(Stored entries)
• • •

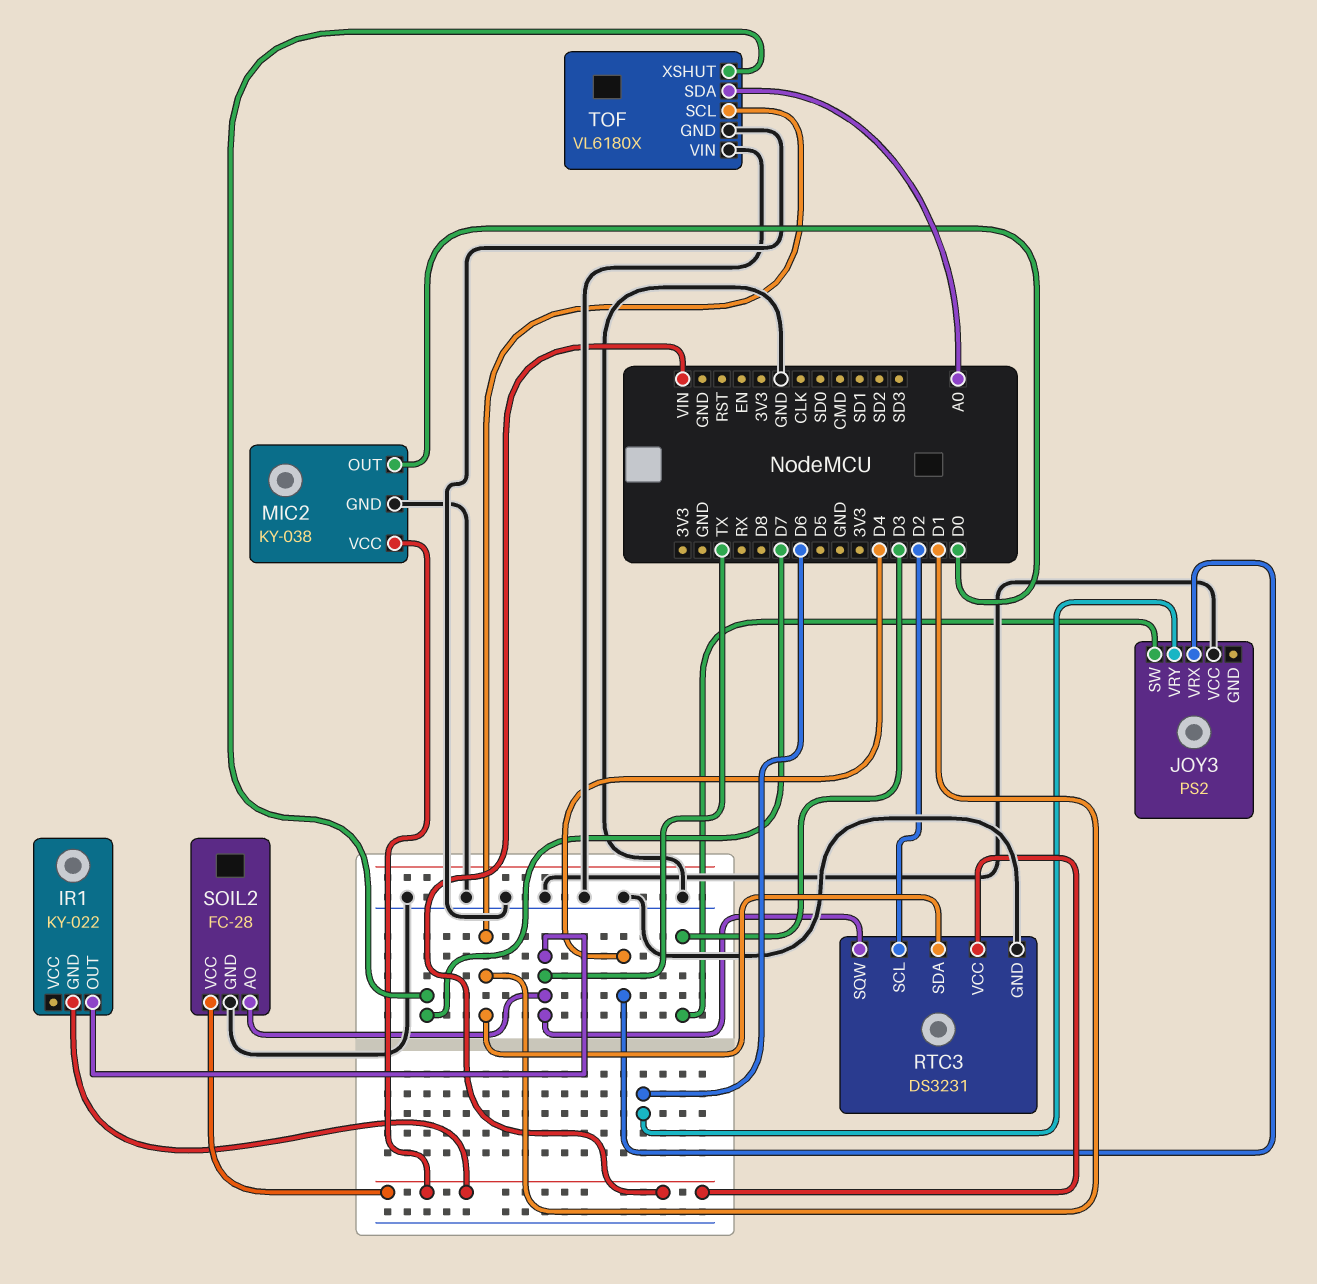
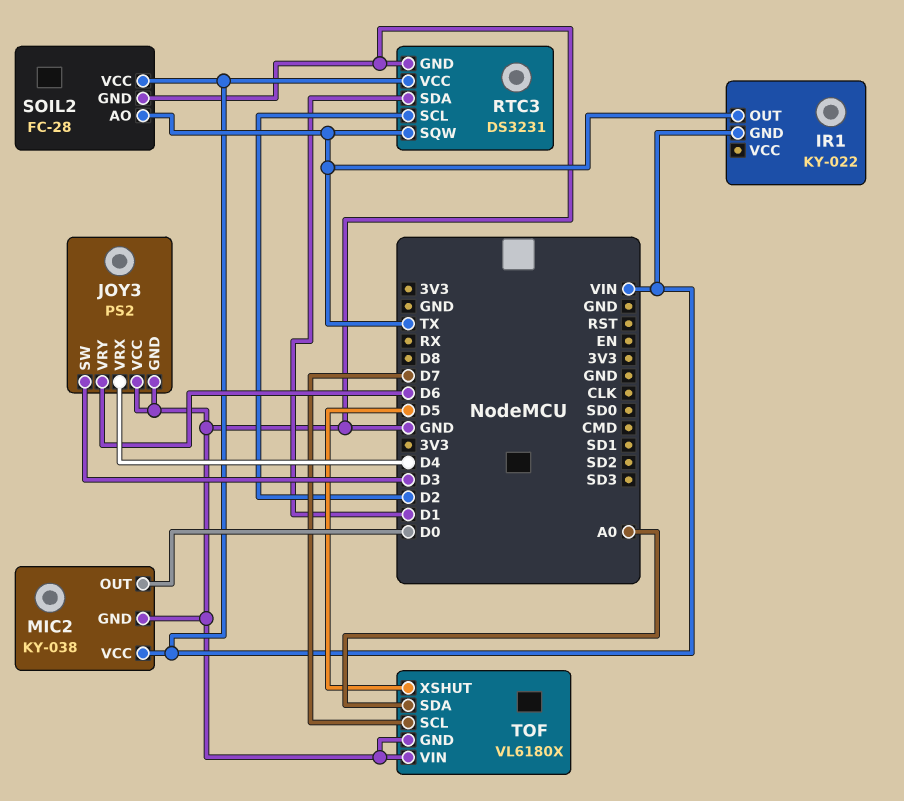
JOY3 pin GND: none -> GND
TOF pin SCL: D1 -> D7
TOF pin XSHUT: D7 -> D5

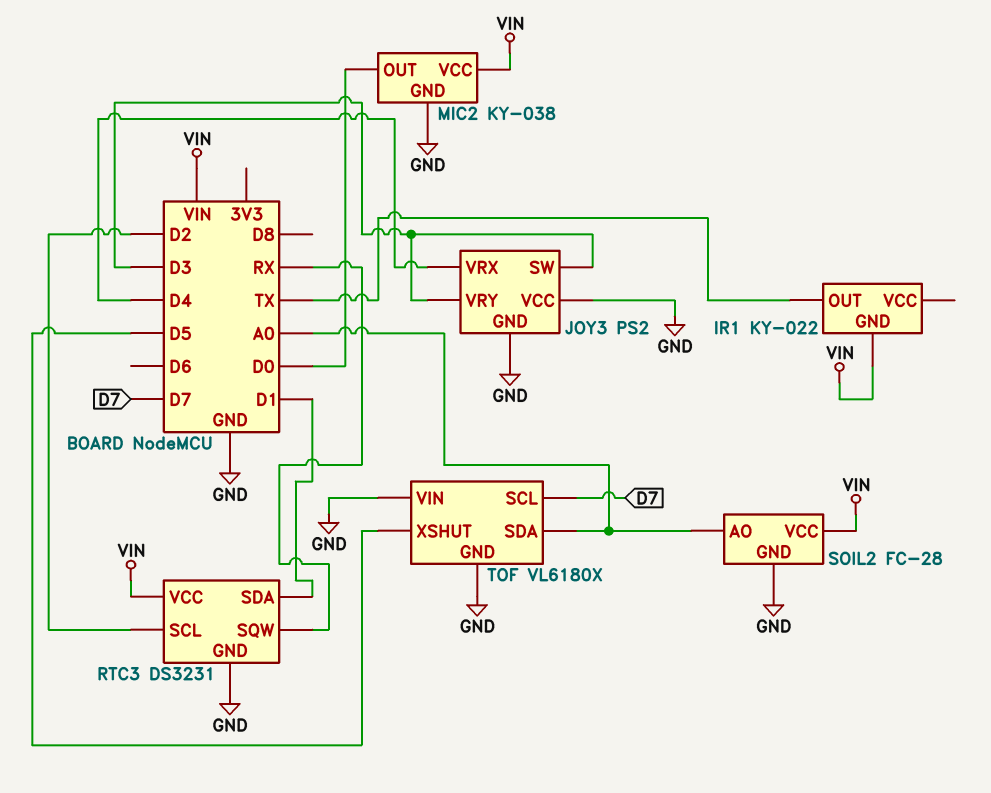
JOY3 pin VRY: D6 -> D3
RTC3 pin SQW: TX -> RX
SOIL2 pin AO: TX -> A0

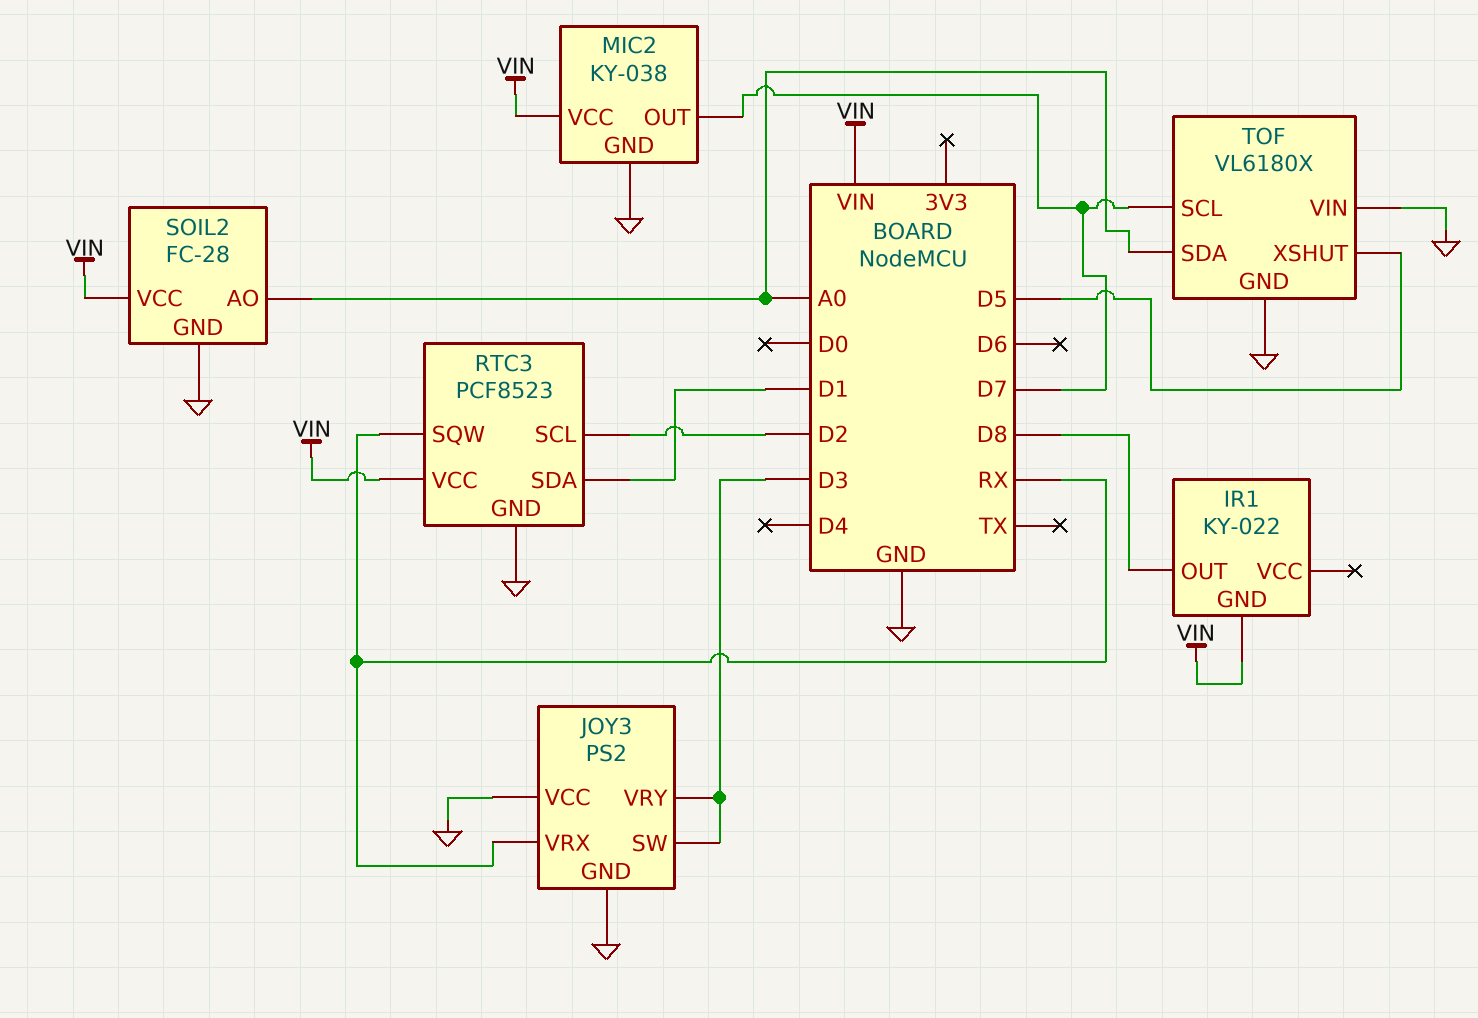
IR1 pin OUT: TX -> D8
JOY3 pin VRX: D4 -> RX
MIC2 pin OUT: D0 -> D7
RTC3: DS3231 -> PCF8523

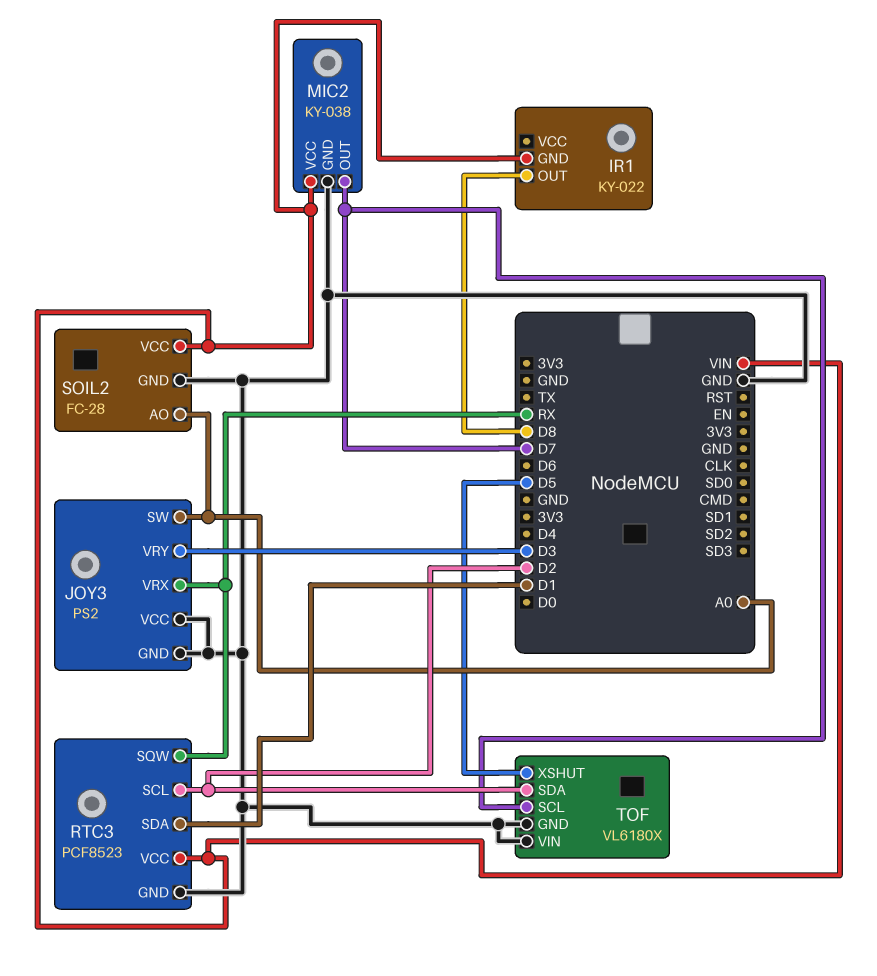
JOY3 pin SW: D3 -> A0
TOF pin SDA: A0 -> D2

• • •

**Exercise directions:** Print every record above exactly as written, leaving out the pictures.

**Completed exercise:**
JOY3 pin GND: none -> GND
TOF pin SCL: D1 -> D7
TOF pin XSHUT: D7 -> D5

JOY3 pin VRY: D6 -> D3
RTC3 pin SQW: TX -> RX
SOIL2 pin AO: TX -> A0

IR1 pin OUT: TX -> D8
JOY3 pin VRX: D4 -> RX
MIC2 pin OUT: D0 -> D7
RTC3: DS3231 -> PCF8523

JOY3 pin SW: D3 -> A0
TOF pin SDA: A0 -> D2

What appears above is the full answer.